#### EXERCISE DESCRIPTION
Each record below must be reproduced exactly as it reads, with its images omitted.

#### WORKING DATA
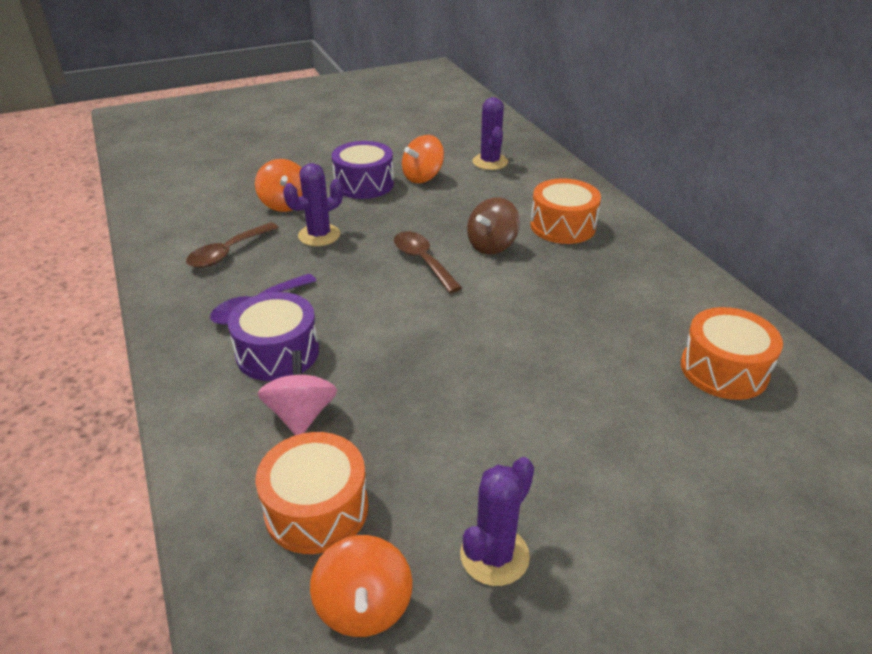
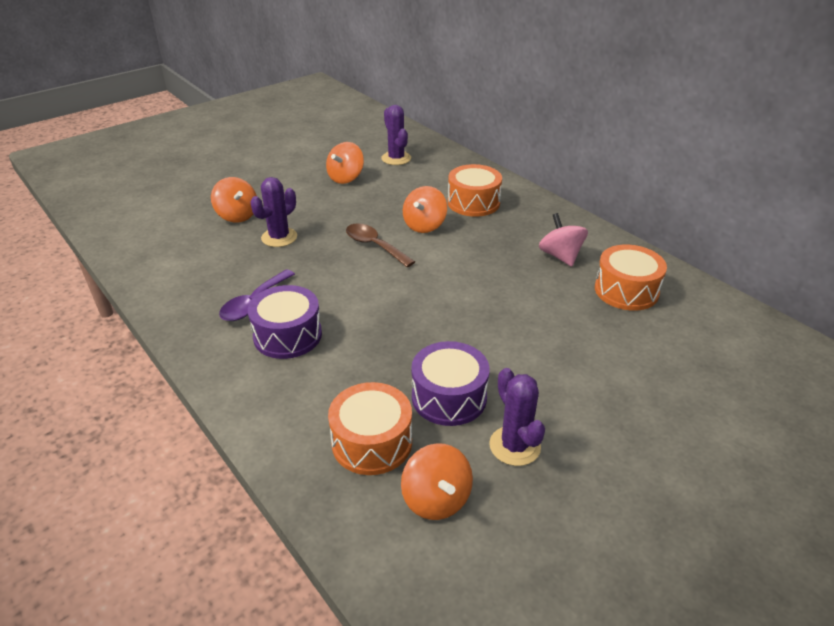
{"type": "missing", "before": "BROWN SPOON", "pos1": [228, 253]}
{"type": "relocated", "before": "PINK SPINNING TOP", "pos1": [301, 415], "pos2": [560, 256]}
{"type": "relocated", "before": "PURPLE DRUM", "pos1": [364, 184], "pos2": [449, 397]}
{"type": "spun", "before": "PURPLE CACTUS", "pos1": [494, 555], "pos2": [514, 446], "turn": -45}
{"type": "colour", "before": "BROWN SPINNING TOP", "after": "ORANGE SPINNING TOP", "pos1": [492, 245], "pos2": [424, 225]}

#### PROBLEM SOLUTION
{"type": "missing", "before": "BROWN SPOON", "pos1": [228, 253]}
{"type": "relocated", "before": "PINK SPINNING TOP", "pos1": [301, 415], "pos2": [560, 256]}
{"type": "relocated", "before": "PURPLE DRUM", "pos1": [364, 184], "pos2": [449, 397]}
{"type": "spun", "before": "PURPLE CACTUS", "pos1": [494, 555], "pos2": [514, 446], "turn": -45}
{"type": "colour", "before": "BROWN SPINNING TOP", "after": "ORANGE SPINNING TOP", "pos1": [492, 245], "pos2": [424, 225]}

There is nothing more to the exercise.